Segment Start: MATERIAL PROVIDED
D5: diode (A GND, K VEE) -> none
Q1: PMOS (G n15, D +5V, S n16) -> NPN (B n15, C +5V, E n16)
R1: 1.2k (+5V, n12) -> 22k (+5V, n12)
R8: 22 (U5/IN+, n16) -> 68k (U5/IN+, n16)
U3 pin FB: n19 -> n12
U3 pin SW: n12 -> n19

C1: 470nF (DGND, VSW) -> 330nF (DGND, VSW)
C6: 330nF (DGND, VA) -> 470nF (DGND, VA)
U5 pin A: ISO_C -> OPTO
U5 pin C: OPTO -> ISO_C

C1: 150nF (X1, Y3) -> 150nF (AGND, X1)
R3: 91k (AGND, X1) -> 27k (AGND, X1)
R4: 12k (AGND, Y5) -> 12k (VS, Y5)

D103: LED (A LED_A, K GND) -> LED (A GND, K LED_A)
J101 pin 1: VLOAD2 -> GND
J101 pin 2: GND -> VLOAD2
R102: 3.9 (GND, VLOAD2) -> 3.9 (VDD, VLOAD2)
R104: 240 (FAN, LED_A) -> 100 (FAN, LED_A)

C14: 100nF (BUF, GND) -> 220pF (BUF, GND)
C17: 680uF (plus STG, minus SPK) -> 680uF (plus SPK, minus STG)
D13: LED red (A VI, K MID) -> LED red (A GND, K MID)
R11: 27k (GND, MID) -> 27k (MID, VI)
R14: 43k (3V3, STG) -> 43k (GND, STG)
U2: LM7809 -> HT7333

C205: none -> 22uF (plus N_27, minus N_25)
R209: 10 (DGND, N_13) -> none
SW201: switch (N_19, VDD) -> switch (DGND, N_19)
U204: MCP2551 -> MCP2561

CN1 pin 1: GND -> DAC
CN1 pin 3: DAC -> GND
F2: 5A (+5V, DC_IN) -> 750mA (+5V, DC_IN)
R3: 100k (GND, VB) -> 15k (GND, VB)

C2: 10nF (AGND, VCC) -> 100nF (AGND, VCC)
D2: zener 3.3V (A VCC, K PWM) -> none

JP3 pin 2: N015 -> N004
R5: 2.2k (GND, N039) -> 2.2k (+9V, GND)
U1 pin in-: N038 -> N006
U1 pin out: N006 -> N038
Segment End: MATERIAL PROVIDED
# PROBLEM DESCRIPTION:
Copy out the records shown above, every one, exactly.

# SOLUTION:
D5: diode (A GND, K VEE) -> none
Q1: PMOS (G n15, D +5V, S n16) -> NPN (B n15, C +5V, E n16)
R1: 1.2k (+5V, n12) -> 22k (+5V, n12)
R8: 22 (U5/IN+, n16) -> 68k (U5/IN+, n16)
U3 pin FB: n19 -> n12
U3 pin SW: n12 -> n19

C1: 470nF (DGND, VSW) -> 330nF (DGND, VSW)
C6: 330nF (DGND, VA) -> 470nF (DGND, VA)
U5 pin A: ISO_C -> OPTO
U5 pin C: OPTO -> ISO_C

C1: 150nF (X1, Y3) -> 150nF (AGND, X1)
R3: 91k (AGND, X1) -> 27k (AGND, X1)
R4: 12k (AGND, Y5) -> 12k (VS, Y5)

D103: LED (A LED_A, K GND) -> LED (A GND, K LED_A)
J101 pin 1: VLOAD2 -> GND
J101 pin 2: GND -> VLOAD2
R102: 3.9 (GND, VLOAD2) -> 3.9 (VDD, VLOAD2)
R104: 240 (FAN, LED_A) -> 100 (FAN, LED_A)

C14: 100nF (BUF, GND) -> 220pF (BUF, GND)
C17: 680uF (plus STG, minus SPK) -> 680uF (plus SPK, minus STG)
D13: LED red (A VI, K MID) -> LED red (A GND, K MID)
R11: 27k (GND, MID) -> 27k (MID, VI)
R14: 43k (3V3, STG) -> 43k (GND, STG)
U2: LM7809 -> HT7333

C205: none -> 22uF (plus N_27, minus N_25)
R209: 10 (DGND, N_13) -> none
SW201: switch (N_19, VDD) -> switch (DGND, N_19)
U204: MCP2551 -> MCP2561

CN1 pin 1: GND -> DAC
CN1 pin 3: DAC -> GND
F2: 5A (+5V, DC_IN) -> 750mA (+5V, DC_IN)
R3: 100k (GND, VB) -> 15k (GND, VB)

C2: 10nF (AGND, VCC) -> 100nF (AGND, VCC)
D2: zener 3.3V (A VCC, K PWM) -> none

JP3 pin 2: N015 -> N004
R5: 2.2k (GND, N039) -> 2.2k (+9V, GND)
U1 pin in-: N038 -> N006
U1 pin out: N006 -> N038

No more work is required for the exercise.